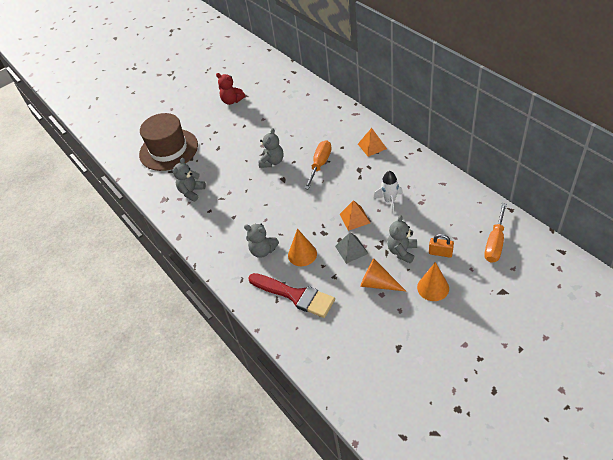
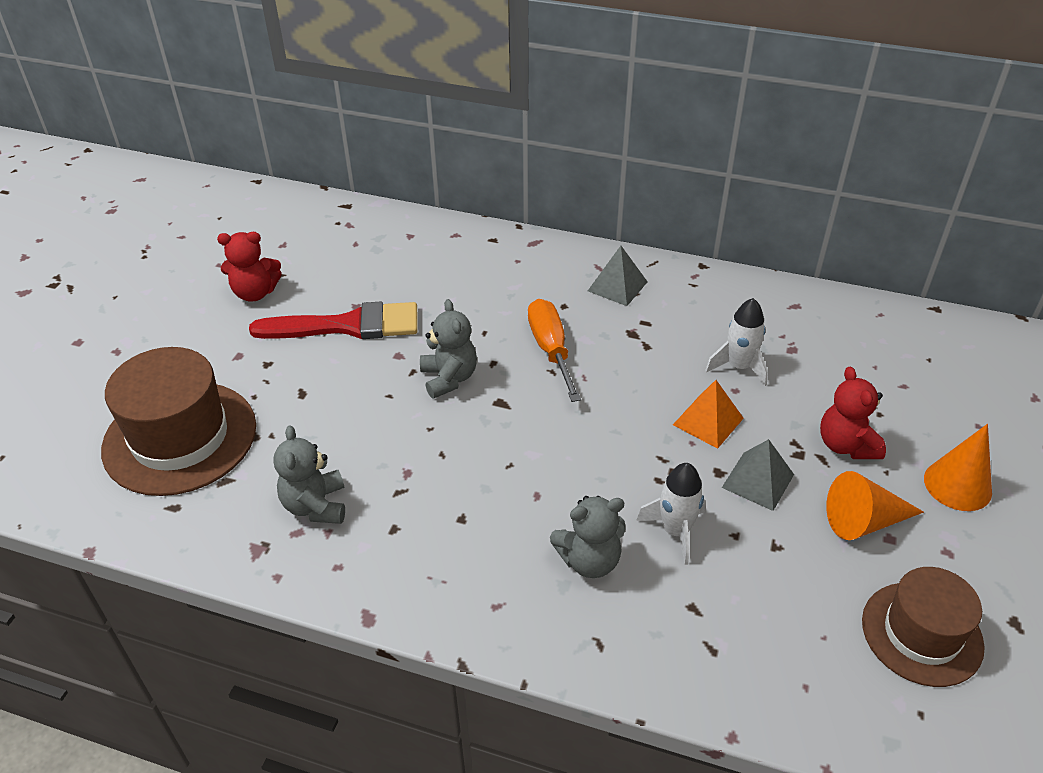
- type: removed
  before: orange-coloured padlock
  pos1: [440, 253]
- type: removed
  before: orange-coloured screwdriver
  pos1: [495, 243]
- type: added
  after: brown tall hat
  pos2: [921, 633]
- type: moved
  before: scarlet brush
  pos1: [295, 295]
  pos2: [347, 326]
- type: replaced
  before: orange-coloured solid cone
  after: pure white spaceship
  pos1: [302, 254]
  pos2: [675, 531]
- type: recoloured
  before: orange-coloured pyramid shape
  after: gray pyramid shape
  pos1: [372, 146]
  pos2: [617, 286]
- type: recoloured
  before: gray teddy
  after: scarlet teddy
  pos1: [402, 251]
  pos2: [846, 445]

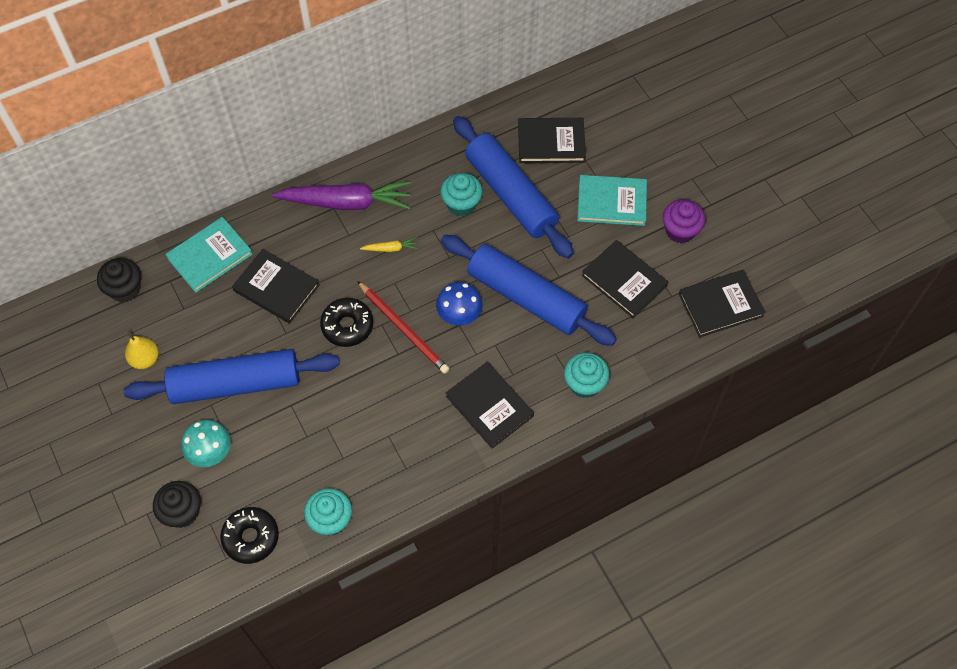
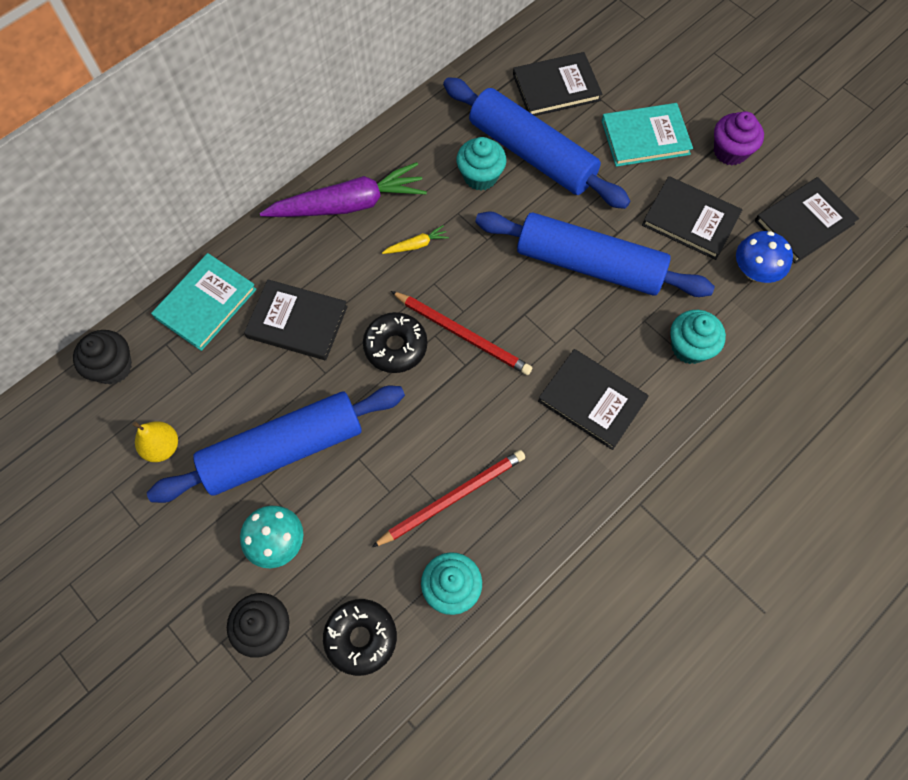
- type: added
  after: scarlet lead pencil
  pos2: [452, 498]
- type: moved
  before: blue mushroom
  pos1: [459, 314]
  pos2: [754, 271]

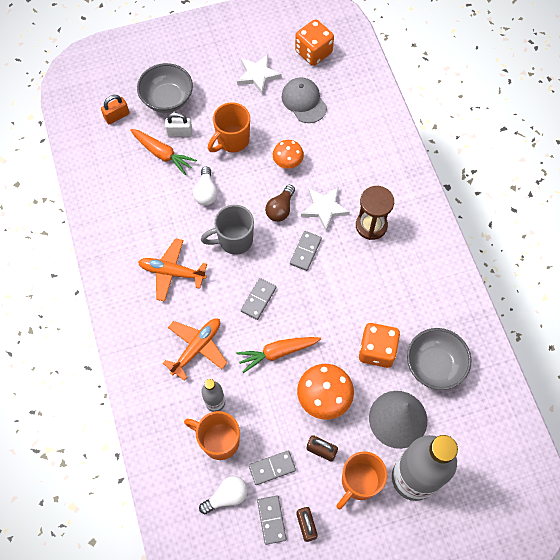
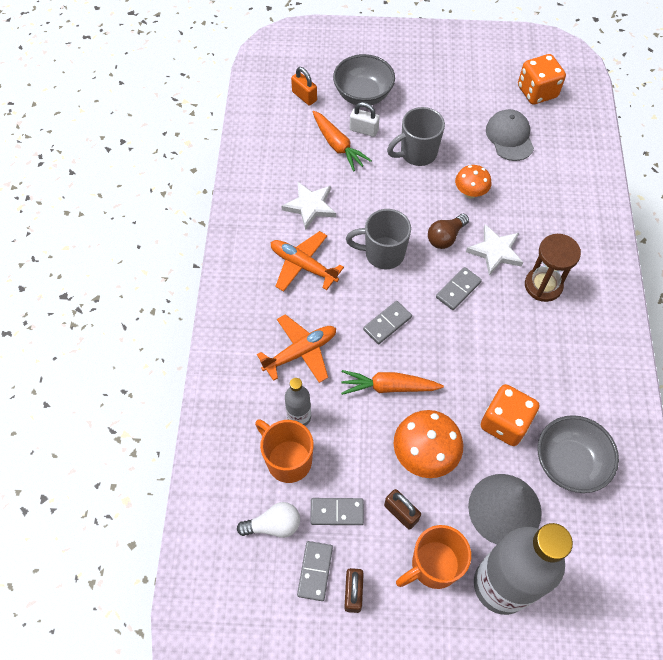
- type: removed
  before: pure white lightbulb
  pos1: [206, 192]
- type: moved
  before: pure white star shape
  pos1: [258, 75]
  pos2: [310, 206]
- type: recoloured
  before: orange-coloured coffee mug
  after: gray coffee mug
  pos1: [232, 140]
  pos2: [417, 153]
- type: turned
  before: orange-coloured padlock
  pos1: [117, 116]
  pos2: [304, 96]
  turn: 60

#####

What lines in the listing include the string "teddy"? Copy them out.

Problem solution:
  before: gray teddy
  after: scarlet teddy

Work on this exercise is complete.